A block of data

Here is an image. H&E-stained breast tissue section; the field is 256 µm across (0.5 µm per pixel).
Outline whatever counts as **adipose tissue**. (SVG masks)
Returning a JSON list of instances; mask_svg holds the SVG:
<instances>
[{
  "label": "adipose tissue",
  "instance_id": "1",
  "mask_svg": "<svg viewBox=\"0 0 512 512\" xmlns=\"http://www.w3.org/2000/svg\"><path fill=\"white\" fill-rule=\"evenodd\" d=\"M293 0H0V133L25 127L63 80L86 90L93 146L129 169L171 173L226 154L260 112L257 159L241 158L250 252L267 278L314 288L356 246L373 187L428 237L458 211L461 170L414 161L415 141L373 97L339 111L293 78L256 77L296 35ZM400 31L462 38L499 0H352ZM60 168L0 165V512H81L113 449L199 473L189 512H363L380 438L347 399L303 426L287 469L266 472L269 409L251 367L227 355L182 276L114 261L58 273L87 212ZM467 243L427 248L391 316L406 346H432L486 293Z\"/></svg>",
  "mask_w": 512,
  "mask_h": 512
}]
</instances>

» **Task to carry out**:
From the records above, extract each line exactly as shown.

» **Solution to this exercise**:
Here is an image. H&E-stained breast tissue section; the field is 256 µm across (0.5 µm per pixel).
Outline whatever counts as **adipose tissue**. (SVG masks)
Returning a JSON list of instances; mask_svg holds the SVG:
<instances>
[{
  "label": "adipose tissue",
  "instance_id": "1",
  "mask_svg": "<svg viewBox=\"0 0 512 512\" xmlns=\"http://www.w3.org/2000/svg\"><path fill=\"white\" fill-rule=\"evenodd\" d=\"M293 0H0V133L25 127L63 80L86 90L93 146L129 169L171 173L226 154L260 112L257 159L241 158L250 252L267 278L314 288L356 246L373 187L428 237L458 211L461 170L414 161L415 141L373 97L339 111L293 78L256 77L296 35ZM400 31L462 38L499 0H352ZM60 168L0 165V512H81L113 449L199 473L189 512H363L380 438L347 399L303 426L287 469L266 472L269 409L251 367L227 355L182 276L114 261L58 273L87 212ZM467 243L427 248L391 316L406 346H432L486 293Z\"/></svg>",
  "mask_w": 512,
  "mask_h": 512
}]
</instances>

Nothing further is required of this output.